Supplied material:
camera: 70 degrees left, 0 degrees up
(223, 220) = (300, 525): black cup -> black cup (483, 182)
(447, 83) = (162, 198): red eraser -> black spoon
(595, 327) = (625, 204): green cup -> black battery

==

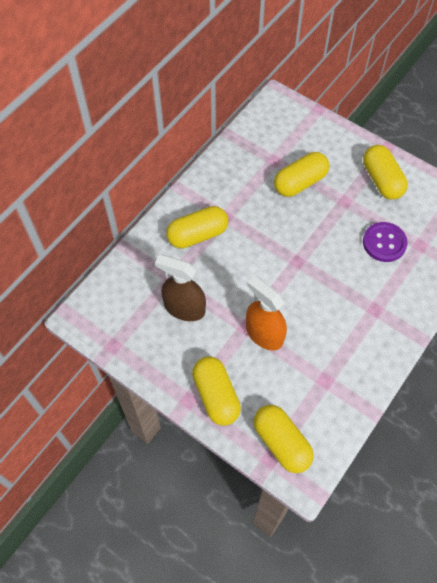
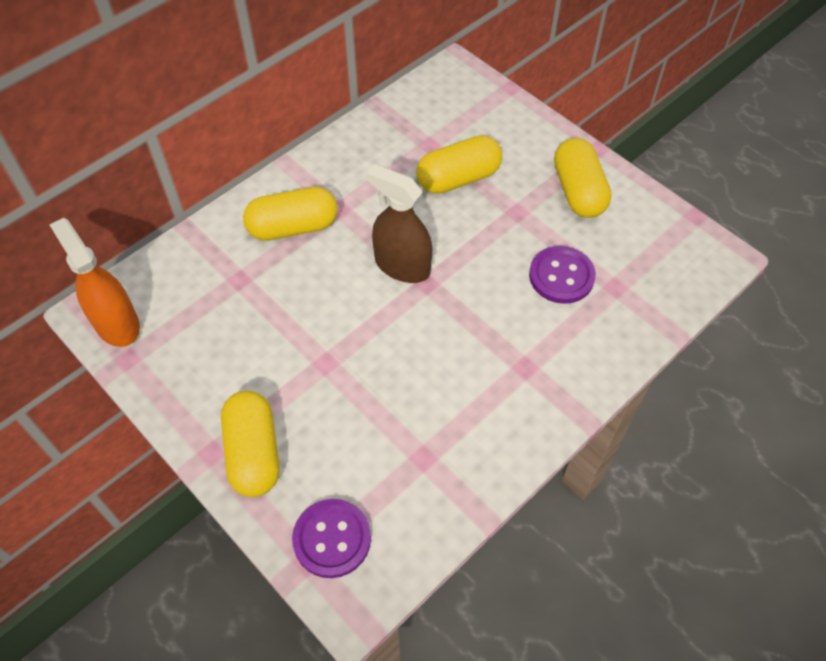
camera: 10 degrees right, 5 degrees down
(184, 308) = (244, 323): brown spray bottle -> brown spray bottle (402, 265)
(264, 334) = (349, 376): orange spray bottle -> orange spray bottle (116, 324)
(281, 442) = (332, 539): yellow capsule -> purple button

--

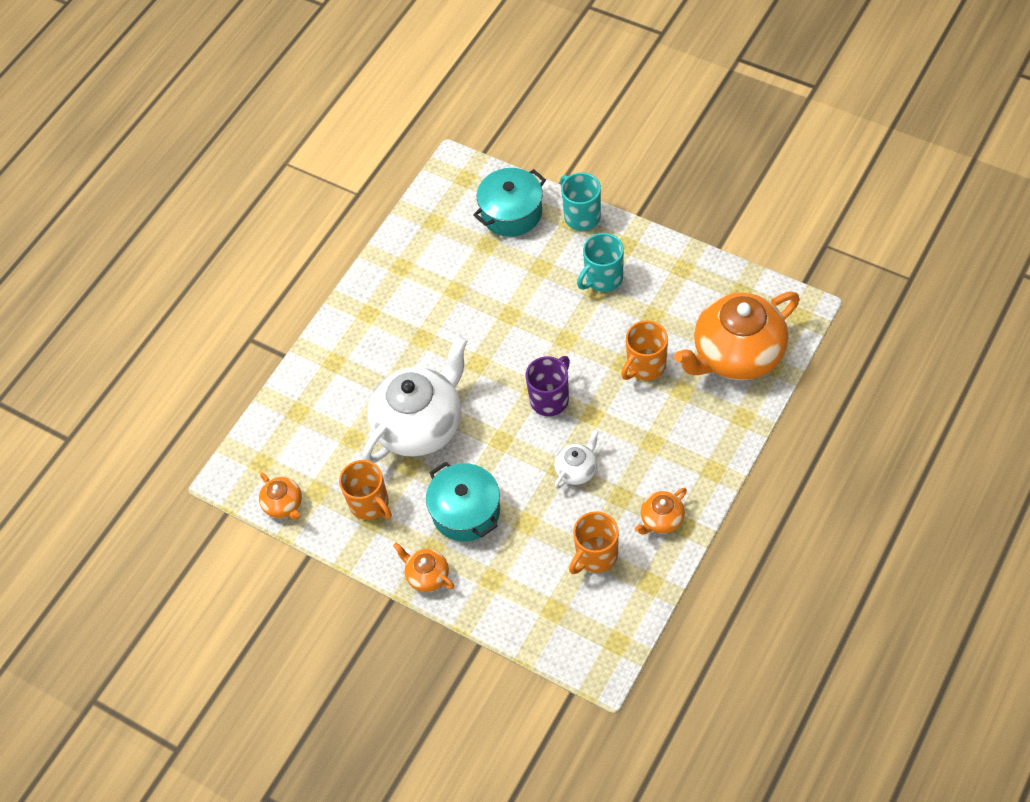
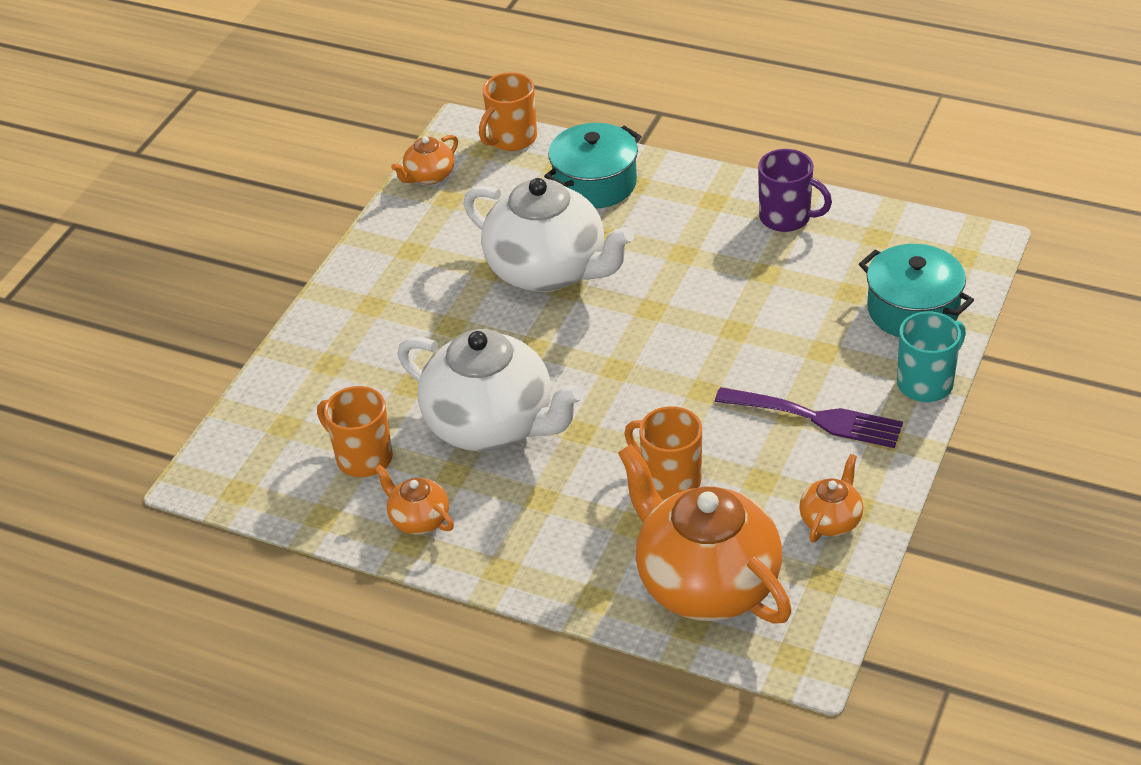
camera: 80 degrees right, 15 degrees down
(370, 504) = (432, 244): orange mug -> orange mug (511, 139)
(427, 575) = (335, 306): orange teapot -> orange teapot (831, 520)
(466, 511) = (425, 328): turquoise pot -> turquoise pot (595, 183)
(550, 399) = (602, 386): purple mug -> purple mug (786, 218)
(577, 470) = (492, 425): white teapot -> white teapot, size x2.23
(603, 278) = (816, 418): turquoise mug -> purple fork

What the task asks:
Using the records above, restate word for word the lines from the one with "(223, 220) = (300, 525): black" through the one with "(595, 327) = (625, 204): green", both included.

Reply:
(223, 220) = (300, 525): black cup -> black cup (483, 182)
(447, 83) = (162, 198): red eraser -> black spoon
(595, 327) = (625, 204): green cup -> black battery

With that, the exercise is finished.